■ **What is required**
Pull every line containing the word "degrees" from the records.

[[ Record extracts, beginning ]]

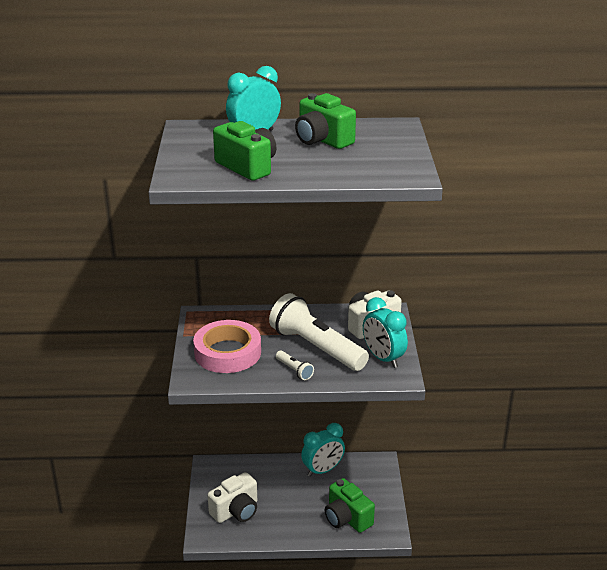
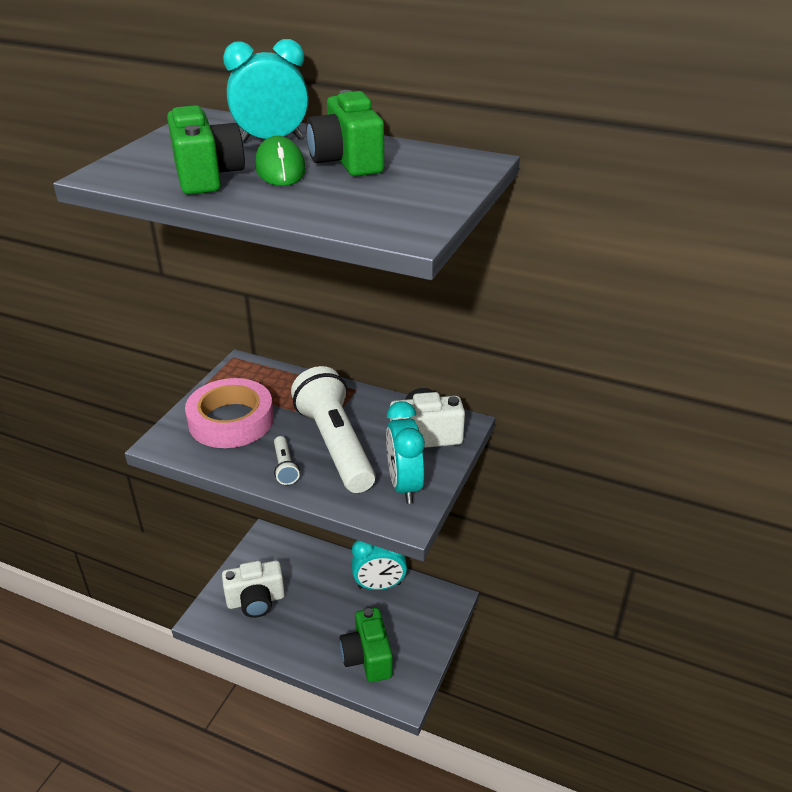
camera: 25 degrees right, 5 degrees up
(286, 152) = (280, 168): none -> green mouse

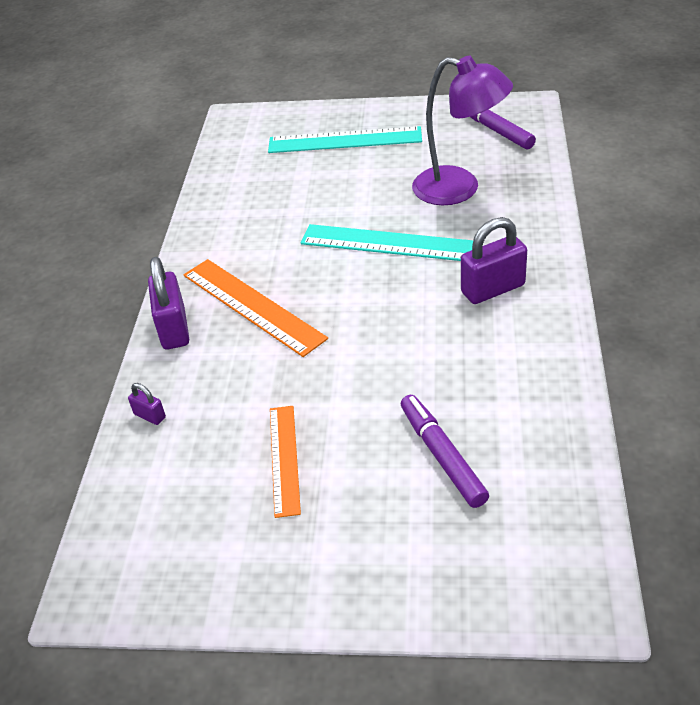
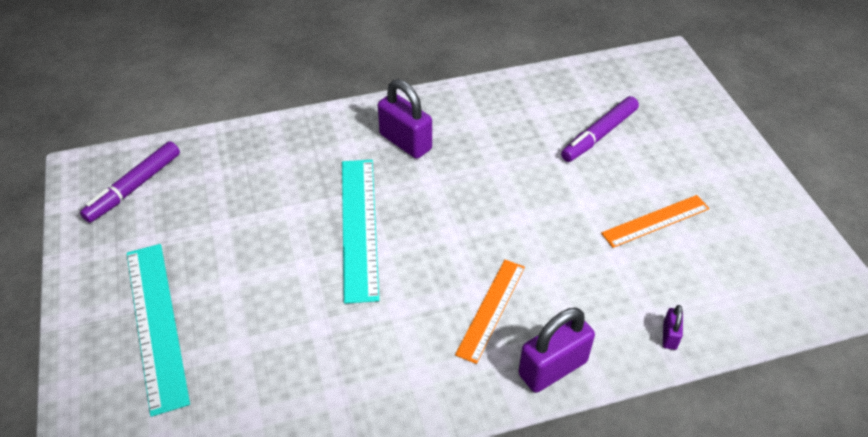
camera: 115 degrees left, 5 degrees up
(252, 306) = (491, 309): orange ruler -> orange ruler, size x0.64
(459, 189) = (254, 193): purple lamp -> none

[[ Record extracts, end ]]

■ **Solution**
camera: 25 degrees right, 5 degrees up
camera: 115 degrees left, 5 degrees up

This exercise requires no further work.